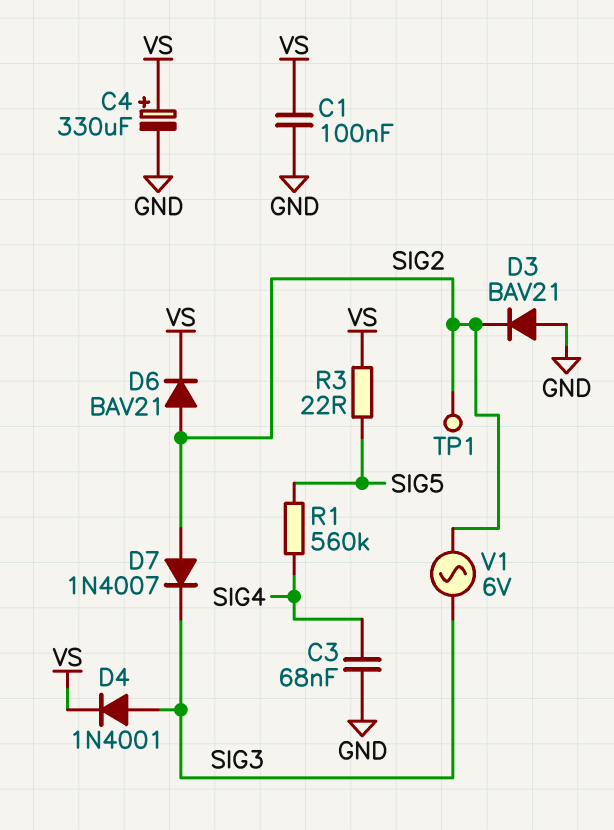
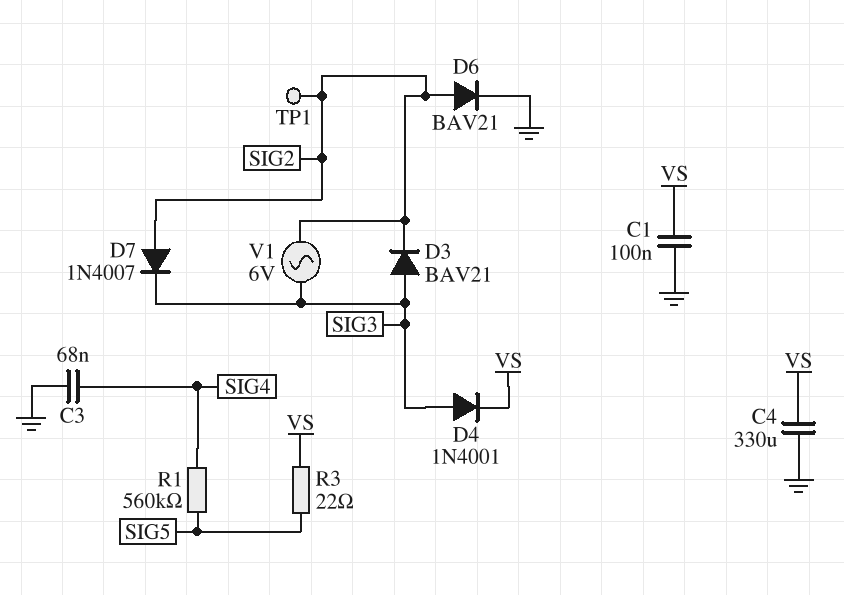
C4: 330uF (plus VS, minus GND) -> 330uF (GND, VS)
D3: diode BAV21 (A GND, K SIG2) -> diode BAV21 (A SIG3, K SIG2)
D6: diode BAV21 (A SIG2, K VS) -> diode BAV21 (A SIG2, K GND)

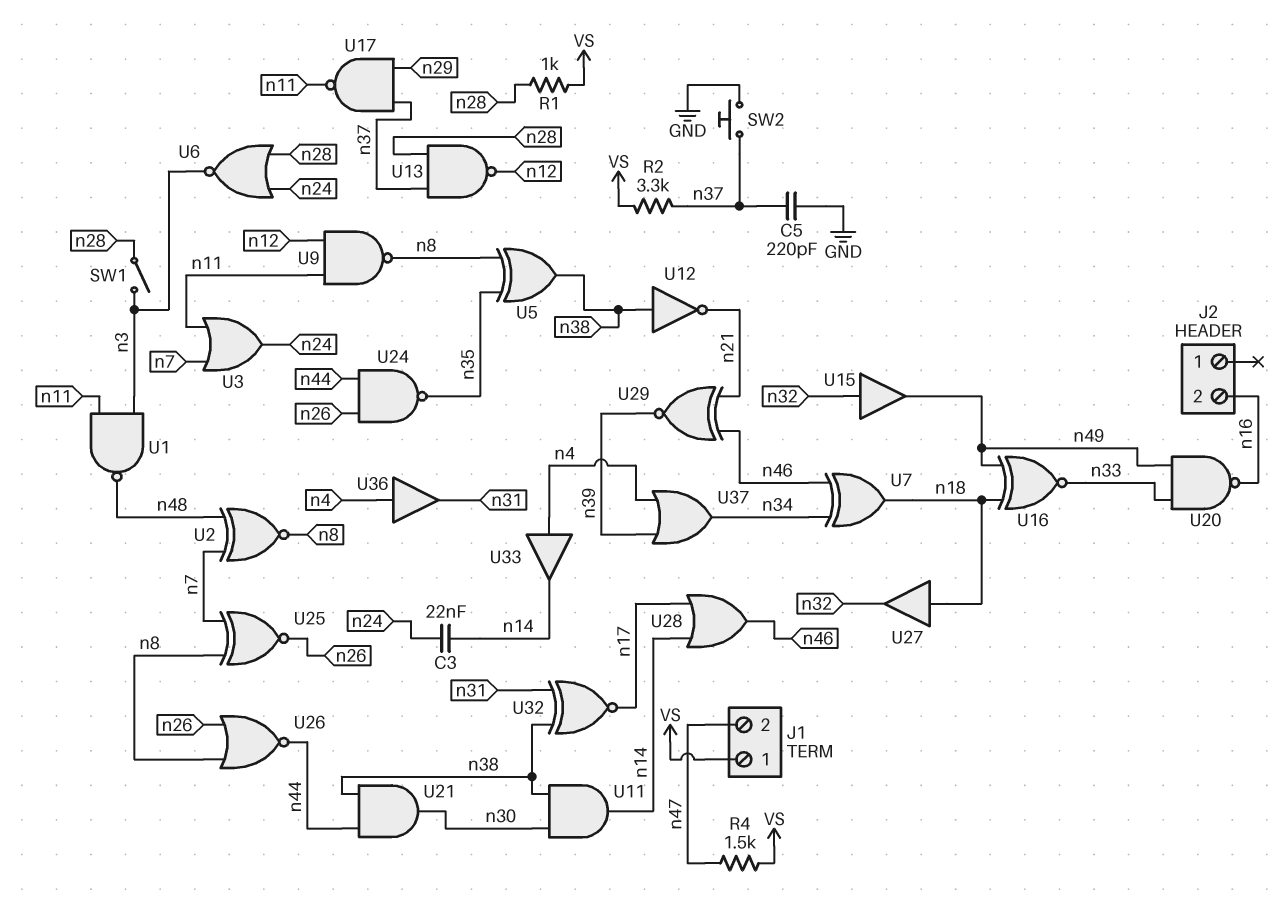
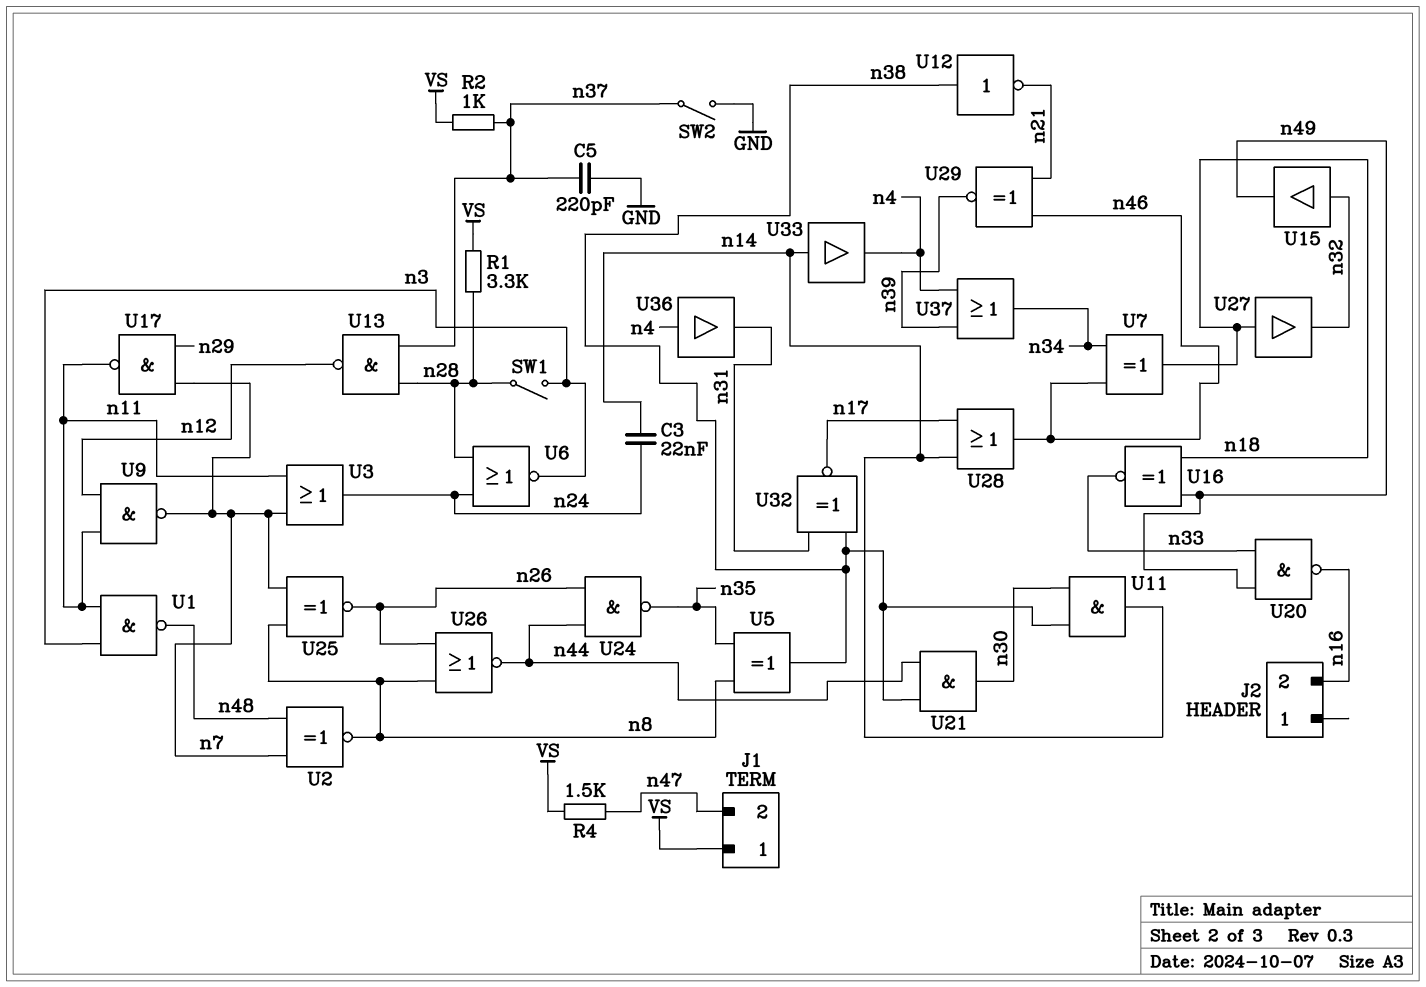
R1: 1k (VS, n28) -> 3.3k (VS, n28)
R2: 3.3k (VS, n37) -> 1k (VS, n37)
SW2: button (GND, n37) -> switch (GND, n37)
U9: NAND (in n11, in n12, out n8) -> NAND (in n11, in n12, out n7)
U17: NAND (in n29, in n37, out n11) -> NAND (in n7, in n29, out n11)
U33: buffer (in n4, out n14) -> buffer (in n14, out n4)

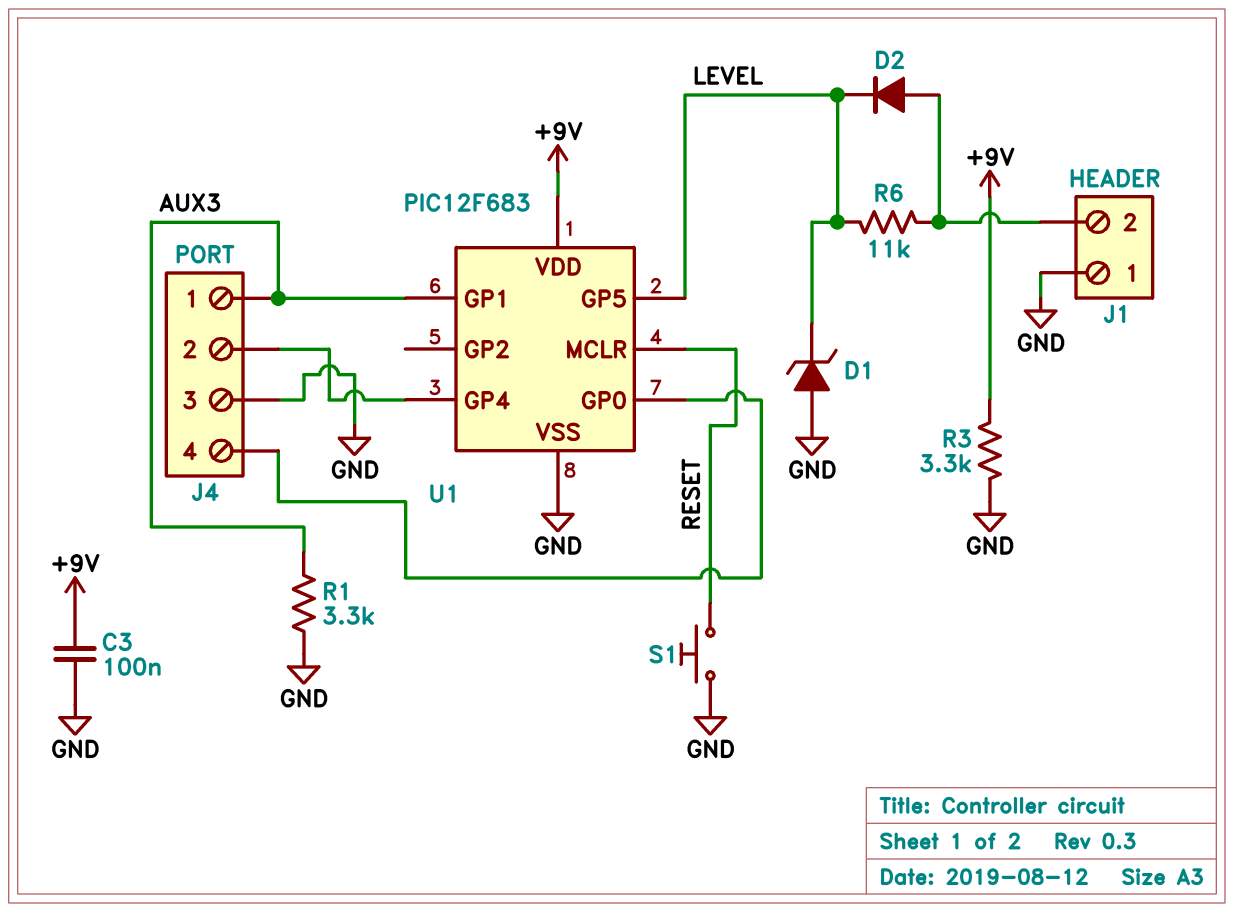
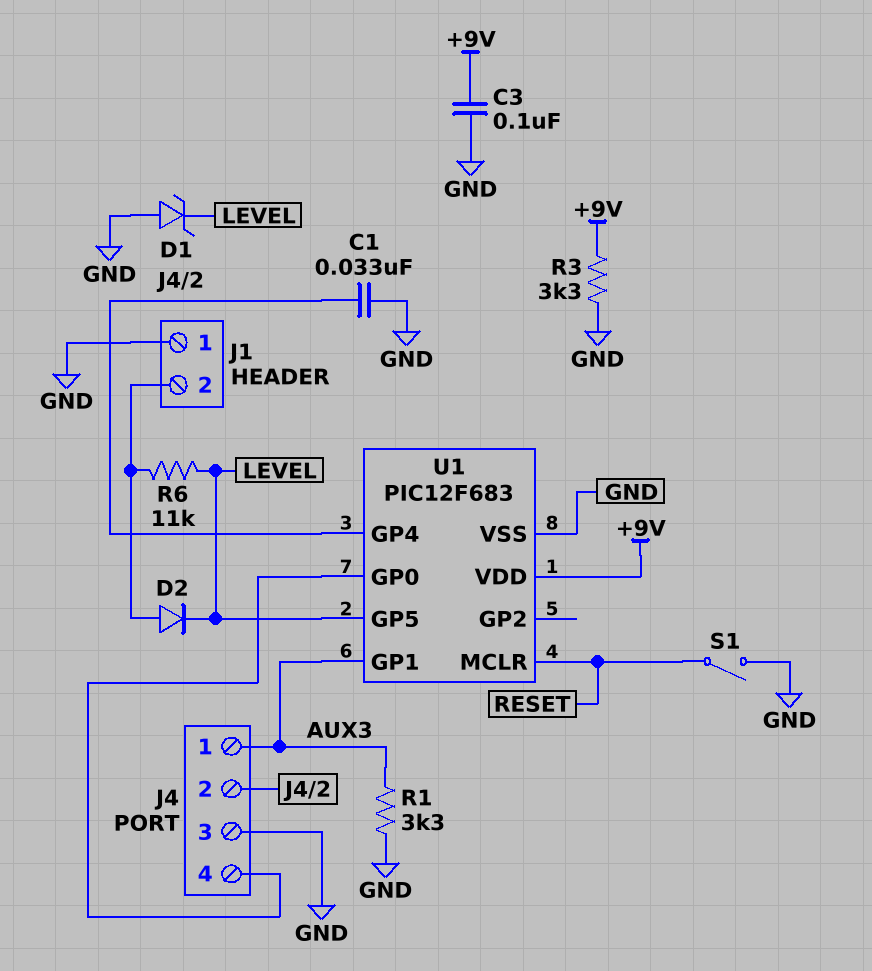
C1: none -> 33nF (GND, J4/2)
S1: button (GND, RESET) -> switch (GND, RESET)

== ACTIVITY ==
From the line containing "U33: buffer (in" through the last line of the records, both included, output those lines exactly and nothing else; skip the pictures.

== RESULT ==
U33: buffer (in n4, out n14) -> buffer (in n14, out n4)

C1: none -> 33nF (GND, J4/2)
S1: button (GND, RESET) -> switch (GND, RESET)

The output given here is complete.